Aim of the exercise => Only one stretch of the data below is wanted: the lines starting at the one with "none -> orange brick E11 level 1" and ending at the one with "red brick E1:G1", both included, given again exactly.

-*-*-

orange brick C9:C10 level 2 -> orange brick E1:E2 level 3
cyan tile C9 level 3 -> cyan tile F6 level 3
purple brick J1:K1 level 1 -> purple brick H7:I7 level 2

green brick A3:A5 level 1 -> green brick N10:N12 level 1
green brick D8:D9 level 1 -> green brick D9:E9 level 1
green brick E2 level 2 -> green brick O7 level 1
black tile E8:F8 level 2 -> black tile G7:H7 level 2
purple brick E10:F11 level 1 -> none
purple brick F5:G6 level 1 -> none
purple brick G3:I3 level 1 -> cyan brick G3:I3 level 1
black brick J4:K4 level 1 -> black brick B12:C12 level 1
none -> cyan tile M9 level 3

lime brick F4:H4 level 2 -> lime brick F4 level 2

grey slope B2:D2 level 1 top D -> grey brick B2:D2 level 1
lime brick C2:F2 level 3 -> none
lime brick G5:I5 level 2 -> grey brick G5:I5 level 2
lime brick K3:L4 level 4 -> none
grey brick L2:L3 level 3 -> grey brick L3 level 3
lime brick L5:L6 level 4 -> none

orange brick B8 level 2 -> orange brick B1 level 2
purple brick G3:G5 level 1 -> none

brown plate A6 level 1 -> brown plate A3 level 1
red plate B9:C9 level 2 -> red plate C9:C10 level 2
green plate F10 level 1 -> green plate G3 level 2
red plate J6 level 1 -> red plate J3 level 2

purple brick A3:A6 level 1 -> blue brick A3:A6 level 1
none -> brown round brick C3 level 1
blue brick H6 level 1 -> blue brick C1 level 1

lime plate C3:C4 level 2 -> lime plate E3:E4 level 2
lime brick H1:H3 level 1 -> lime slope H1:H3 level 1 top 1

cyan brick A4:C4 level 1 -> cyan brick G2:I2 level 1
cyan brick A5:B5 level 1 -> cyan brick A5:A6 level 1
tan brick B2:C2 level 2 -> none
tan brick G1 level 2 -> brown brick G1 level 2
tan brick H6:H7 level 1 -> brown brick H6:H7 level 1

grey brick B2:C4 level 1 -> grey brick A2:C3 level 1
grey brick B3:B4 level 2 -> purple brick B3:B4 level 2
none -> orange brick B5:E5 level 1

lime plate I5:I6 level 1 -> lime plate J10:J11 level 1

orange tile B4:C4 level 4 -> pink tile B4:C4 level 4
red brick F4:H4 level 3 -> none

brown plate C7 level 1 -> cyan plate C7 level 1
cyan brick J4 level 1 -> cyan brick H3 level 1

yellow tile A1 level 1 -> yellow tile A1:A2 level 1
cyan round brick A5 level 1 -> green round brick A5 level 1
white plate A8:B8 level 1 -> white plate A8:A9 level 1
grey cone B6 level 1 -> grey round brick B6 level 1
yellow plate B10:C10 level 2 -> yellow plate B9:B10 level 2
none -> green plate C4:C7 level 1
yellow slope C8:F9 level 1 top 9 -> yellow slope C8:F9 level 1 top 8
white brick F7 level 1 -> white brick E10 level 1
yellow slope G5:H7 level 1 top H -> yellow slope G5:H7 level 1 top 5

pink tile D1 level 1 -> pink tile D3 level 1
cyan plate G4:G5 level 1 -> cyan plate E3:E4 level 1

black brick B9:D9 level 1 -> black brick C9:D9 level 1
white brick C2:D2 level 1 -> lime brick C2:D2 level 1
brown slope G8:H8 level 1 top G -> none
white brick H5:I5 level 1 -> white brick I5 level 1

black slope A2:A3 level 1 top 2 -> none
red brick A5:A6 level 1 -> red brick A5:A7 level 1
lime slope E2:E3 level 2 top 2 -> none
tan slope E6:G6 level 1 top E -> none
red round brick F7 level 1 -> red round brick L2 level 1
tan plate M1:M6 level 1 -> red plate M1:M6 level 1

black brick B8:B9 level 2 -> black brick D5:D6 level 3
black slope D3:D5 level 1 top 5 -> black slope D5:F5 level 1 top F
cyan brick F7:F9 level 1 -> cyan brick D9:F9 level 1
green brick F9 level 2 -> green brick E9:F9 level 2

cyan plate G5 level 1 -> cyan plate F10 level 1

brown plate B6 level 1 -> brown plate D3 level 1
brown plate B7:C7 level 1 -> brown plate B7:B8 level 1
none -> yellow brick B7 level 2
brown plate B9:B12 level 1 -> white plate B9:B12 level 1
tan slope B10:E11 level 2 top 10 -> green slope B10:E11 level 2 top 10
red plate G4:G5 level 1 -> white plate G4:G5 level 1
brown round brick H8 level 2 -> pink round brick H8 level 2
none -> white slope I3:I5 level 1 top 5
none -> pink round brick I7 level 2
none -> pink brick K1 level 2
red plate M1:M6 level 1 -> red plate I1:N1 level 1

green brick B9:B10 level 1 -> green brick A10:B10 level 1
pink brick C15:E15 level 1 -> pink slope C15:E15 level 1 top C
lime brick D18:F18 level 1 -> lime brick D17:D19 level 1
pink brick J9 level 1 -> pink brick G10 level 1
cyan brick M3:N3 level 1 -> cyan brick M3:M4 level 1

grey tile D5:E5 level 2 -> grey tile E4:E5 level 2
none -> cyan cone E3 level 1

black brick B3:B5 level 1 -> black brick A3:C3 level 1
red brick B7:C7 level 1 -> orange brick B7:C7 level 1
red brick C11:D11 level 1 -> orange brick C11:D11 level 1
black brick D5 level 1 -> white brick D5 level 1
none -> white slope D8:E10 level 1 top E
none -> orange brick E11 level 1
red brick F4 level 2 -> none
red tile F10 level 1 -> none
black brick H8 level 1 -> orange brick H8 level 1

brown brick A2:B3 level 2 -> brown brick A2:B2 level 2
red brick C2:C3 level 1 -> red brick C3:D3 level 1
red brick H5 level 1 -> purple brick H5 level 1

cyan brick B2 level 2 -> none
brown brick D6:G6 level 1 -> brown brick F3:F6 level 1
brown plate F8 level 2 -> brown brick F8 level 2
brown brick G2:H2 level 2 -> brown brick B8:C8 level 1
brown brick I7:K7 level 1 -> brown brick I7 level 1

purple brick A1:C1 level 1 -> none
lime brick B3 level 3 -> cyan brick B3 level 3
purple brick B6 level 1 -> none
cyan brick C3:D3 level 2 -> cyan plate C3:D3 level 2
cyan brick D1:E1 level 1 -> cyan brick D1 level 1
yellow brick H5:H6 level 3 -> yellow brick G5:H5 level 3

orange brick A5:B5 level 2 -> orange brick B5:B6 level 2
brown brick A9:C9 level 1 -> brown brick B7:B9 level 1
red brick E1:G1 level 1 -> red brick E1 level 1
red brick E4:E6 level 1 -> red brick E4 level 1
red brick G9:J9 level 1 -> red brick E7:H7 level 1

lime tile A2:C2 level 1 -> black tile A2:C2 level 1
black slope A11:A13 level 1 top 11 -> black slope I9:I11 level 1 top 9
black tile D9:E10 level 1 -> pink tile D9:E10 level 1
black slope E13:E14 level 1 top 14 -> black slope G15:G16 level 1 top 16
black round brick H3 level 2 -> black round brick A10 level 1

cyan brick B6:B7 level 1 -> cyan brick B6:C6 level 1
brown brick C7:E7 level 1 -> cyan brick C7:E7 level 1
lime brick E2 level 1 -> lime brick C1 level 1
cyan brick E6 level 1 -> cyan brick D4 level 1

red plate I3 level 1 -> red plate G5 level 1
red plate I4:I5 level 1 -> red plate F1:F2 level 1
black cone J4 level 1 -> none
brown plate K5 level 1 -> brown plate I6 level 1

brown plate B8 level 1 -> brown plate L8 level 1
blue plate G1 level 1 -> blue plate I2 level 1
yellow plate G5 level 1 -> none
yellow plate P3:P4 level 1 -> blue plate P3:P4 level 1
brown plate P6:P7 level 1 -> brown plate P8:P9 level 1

-*-*-

The answer =>
none -> orange brick E11 level 1
red brick F4 level 2 -> none
red tile F10 level 1 -> none
black brick H8 level 1 -> orange brick H8 level 1

brown brick A2:B3 level 2 -> brown brick A2:B2 level 2
red brick C2:C3 level 1 -> red brick C3:D3 level 1
red brick H5 level 1 -> purple brick H5 level 1

cyan brick B2 level 2 -> none
brown brick D6:G6 level 1 -> brown brick F3:F6 level 1
brown plate F8 level 2 -> brown brick F8 level 2
brown brick G2:H2 level 2 -> brown brick B8:C8 level 1
brown brick I7:K7 level 1 -> brown brick I7 level 1

purple brick A1:C1 level 1 -> none
lime brick B3 level 3 -> cyan brick B3 level 3
purple brick B6 level 1 -> none
cyan brick C3:D3 level 2 -> cyan plate C3:D3 level 2
cyan brick D1:E1 level 1 -> cyan brick D1 level 1
yellow brick H5:H6 level 3 -> yellow brick G5:H5 level 3

orange brick A5:B5 level 2 -> orange brick B5:B6 level 2
brown brick A9:C9 level 1 -> brown brick B7:B9 level 1
red brick E1:G1 level 1 -> red brick E1 level 1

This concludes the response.